BEGIN SOURCE RECORDS

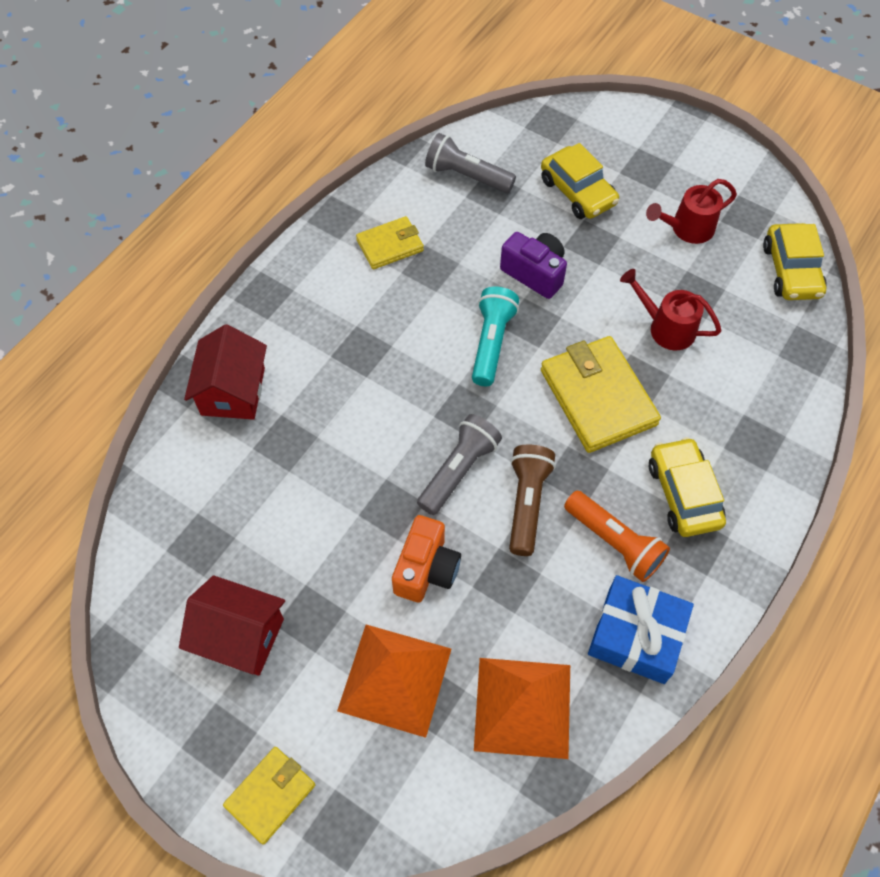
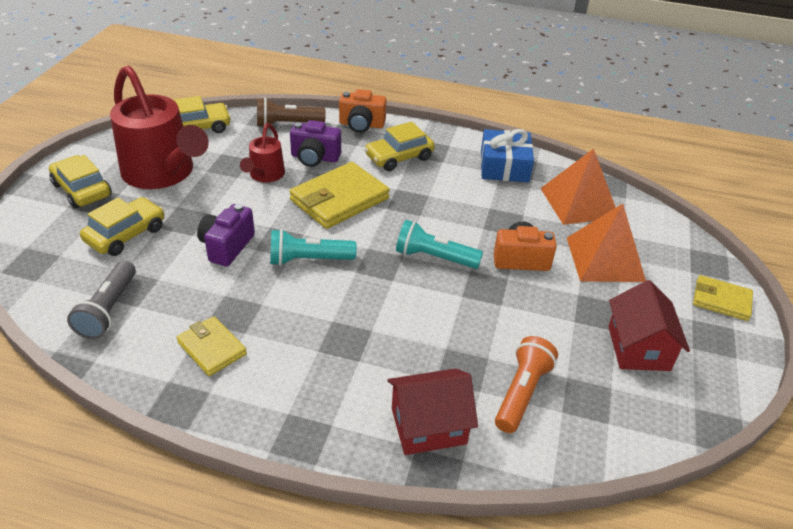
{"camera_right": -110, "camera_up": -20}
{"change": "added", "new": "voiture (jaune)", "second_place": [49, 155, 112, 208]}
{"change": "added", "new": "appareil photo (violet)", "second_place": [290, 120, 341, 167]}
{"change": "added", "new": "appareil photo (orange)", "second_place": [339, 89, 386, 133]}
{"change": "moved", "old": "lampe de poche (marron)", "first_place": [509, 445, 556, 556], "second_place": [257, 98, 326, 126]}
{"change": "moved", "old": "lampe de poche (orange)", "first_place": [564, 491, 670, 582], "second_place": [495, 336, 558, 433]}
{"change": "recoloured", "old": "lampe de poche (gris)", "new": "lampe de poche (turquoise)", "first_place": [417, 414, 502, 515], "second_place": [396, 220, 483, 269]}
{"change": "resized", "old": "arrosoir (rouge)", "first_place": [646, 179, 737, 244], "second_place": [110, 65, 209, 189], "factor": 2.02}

END SOURCE RECORDS

* **EXERCISE INSTRUCTIONS**
In the answer, the entries should be restated verbatim, with all pictures omitted.

* **RESPONSE TO THIS TASK**
{"camera_right": -110, "camera_up": -20}
{"change": "added", "new": "voiture (jaune)", "second_place": [49, 155, 112, 208]}
{"change": "added", "new": "appareil photo (violet)", "second_place": [290, 120, 341, 167]}
{"change": "added", "new": "appareil photo (orange)", "second_place": [339, 89, 386, 133]}
{"change": "moved", "old": "lampe de poche (marron)", "first_place": [509, 445, 556, 556], "second_place": [257, 98, 326, 126]}
{"change": "moved", "old": "lampe de poche (orange)", "first_place": [564, 491, 670, 582], "second_place": [495, 336, 558, 433]}
{"change": "recoloured", "old": "lampe de poche (gris)", "new": "lampe de poche (turquoise)", "first_place": [417, 414, 502, 515], "second_place": [396, 220, 483, 269]}
{"change": "resized", "old": "arrosoir (rouge)", "first_place": [646, 179, 737, 244], "second_place": [110, 65, 209, 189], "factor": 2.02}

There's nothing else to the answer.